──────── SUPPLIED MATERIAL

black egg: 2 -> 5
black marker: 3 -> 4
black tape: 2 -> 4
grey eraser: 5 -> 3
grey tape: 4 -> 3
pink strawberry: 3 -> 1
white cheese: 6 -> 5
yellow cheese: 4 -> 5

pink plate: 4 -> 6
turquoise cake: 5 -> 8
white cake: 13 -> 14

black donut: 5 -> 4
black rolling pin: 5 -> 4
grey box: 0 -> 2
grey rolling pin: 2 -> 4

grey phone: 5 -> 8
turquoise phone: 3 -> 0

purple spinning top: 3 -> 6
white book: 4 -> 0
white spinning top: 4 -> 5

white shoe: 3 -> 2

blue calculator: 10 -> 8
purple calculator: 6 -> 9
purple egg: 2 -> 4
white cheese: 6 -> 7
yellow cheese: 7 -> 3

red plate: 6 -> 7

────────────────

WHAT TO PRODUCE:
Here the goal is to repeat each entry exactly.

RESPONSE TO THIS EXERCISE:
black egg: 2 -> 5
black marker: 3 -> 4
black tape: 2 -> 4
grey eraser: 5 -> 3
grey tape: 4 -> 3
pink strawberry: 3 -> 1
white cheese: 6 -> 5
yellow cheese: 4 -> 5

pink plate: 4 -> 6
turquoise cake: 5 -> 8
white cake: 13 -> 14

black donut: 5 -> 4
black rolling pin: 5 -> 4
grey box: 0 -> 2
grey rolling pin: 2 -> 4

grey phone: 5 -> 8
turquoise phone: 3 -> 0

purple spinning top: 3 -> 6
white book: 4 -> 0
white spinning top: 4 -> 5

white shoe: 3 -> 2

blue calculator: 10 -> 8
purple calculator: 6 -> 9
purple egg: 2 -> 4
white cheese: 6 -> 7
yellow cheese: 7 -> 3

red plate: 6 -> 7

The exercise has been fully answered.